- Exercise instructions
Quote the records exactly, starting at the first line and stopping after the line with "gray semicircle: (228, 184)"; skip the pictures.

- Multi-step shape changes
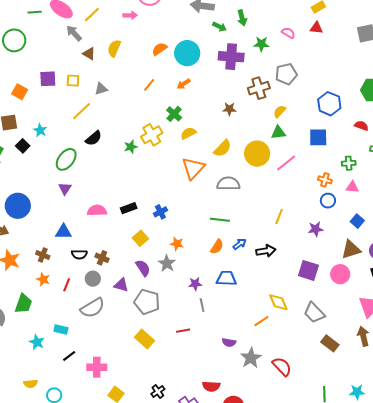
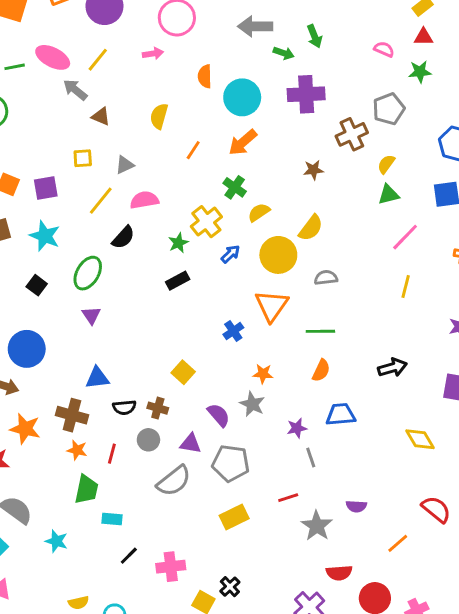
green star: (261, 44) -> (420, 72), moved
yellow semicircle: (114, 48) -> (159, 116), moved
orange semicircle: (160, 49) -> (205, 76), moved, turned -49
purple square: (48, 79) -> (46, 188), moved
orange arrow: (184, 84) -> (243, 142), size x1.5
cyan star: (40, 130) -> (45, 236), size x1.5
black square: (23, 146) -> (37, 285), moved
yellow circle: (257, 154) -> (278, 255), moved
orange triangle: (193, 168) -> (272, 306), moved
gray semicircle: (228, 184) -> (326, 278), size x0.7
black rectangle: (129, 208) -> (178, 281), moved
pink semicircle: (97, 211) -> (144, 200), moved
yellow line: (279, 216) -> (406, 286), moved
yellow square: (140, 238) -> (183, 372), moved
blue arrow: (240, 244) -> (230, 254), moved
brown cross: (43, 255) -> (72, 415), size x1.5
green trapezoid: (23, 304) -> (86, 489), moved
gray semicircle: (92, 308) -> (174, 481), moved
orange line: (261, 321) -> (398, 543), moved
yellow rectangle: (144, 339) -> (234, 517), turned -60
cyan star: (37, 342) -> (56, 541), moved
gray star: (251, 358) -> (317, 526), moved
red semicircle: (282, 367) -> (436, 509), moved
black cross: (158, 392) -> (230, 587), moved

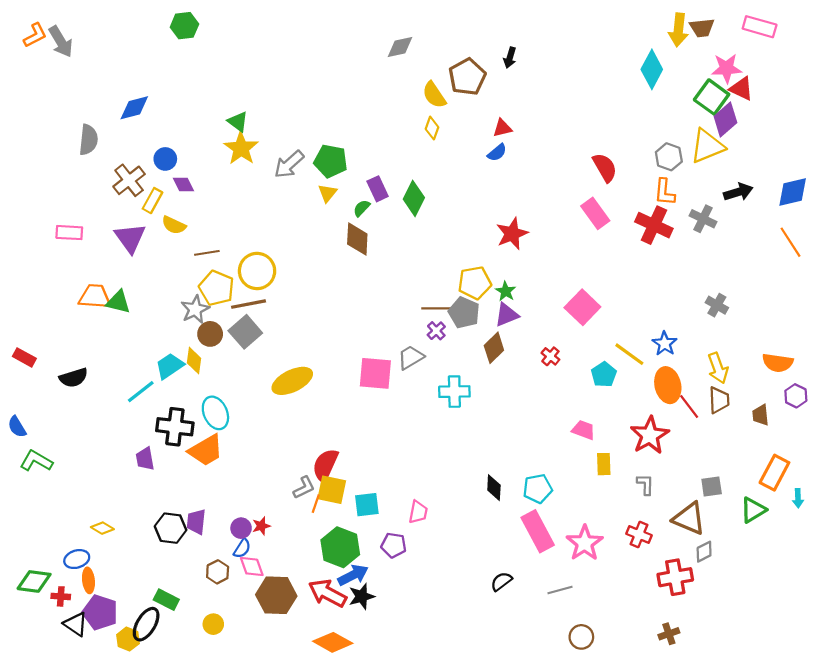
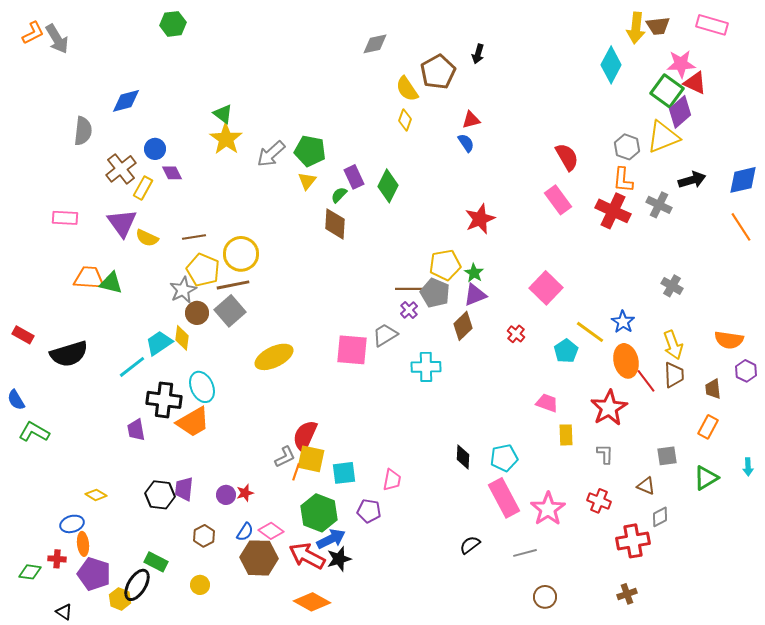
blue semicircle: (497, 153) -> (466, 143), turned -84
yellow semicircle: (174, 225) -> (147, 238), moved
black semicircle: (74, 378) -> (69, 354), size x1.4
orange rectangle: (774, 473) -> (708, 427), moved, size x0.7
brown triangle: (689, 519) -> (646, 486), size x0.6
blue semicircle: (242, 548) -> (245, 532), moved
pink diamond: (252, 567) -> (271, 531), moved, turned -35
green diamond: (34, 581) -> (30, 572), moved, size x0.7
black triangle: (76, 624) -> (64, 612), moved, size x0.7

- Written answer
green star: (261, 44) -> (420, 72), moved
yellow semicircle: (114, 48) -> (159, 116), moved
orange semicircle: (160, 49) -> (205, 76), moved, turned -49
purple square: (48, 79) -> (46, 188), moved
orange arrow: (184, 84) -> (243, 142), size x1.5
cyan star: (40, 130) -> (45, 236), size x1.5
black square: (23, 146) -> (37, 285), moved
yellow circle: (257, 154) -> (278, 255), moved
orange triangle: (193, 168) -> (272, 306), moved
gray semicircle: (228, 184) -> (326, 278), size x0.7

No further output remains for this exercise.